Brief –
Copy every entry in the listing below exactly, but not the pictures.

Extracted information –
##############################
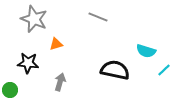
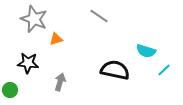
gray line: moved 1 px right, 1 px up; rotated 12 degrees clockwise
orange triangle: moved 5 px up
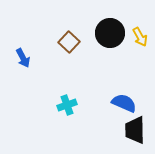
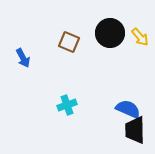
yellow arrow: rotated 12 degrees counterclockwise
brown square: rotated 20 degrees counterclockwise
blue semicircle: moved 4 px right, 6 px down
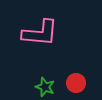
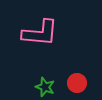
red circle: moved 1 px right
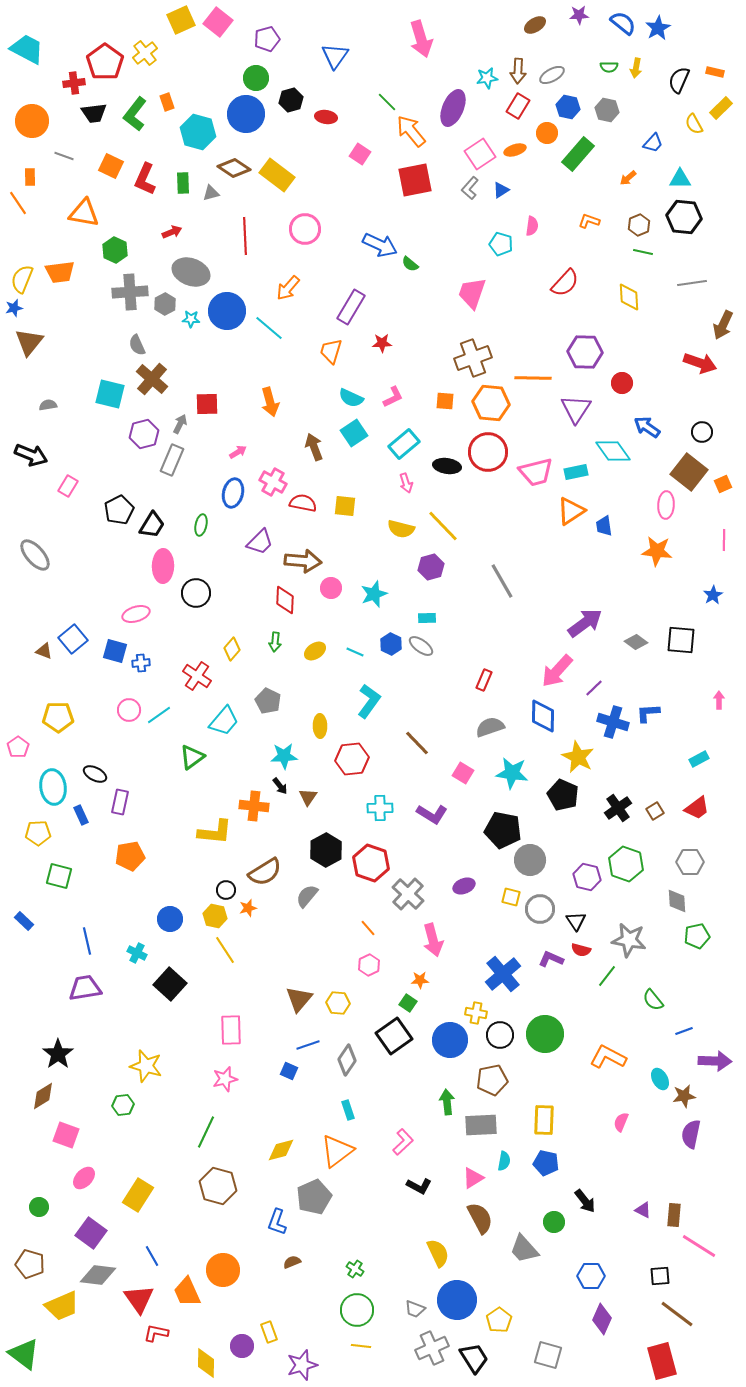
##############################
Answer section –
gray line: moved 1 px right, 1 px up; rotated 12 degrees clockwise
orange triangle: moved 5 px up
yellow arrow: rotated 12 degrees counterclockwise
brown square: rotated 20 degrees counterclockwise
blue semicircle: moved 4 px right, 6 px down
red circle: moved 1 px right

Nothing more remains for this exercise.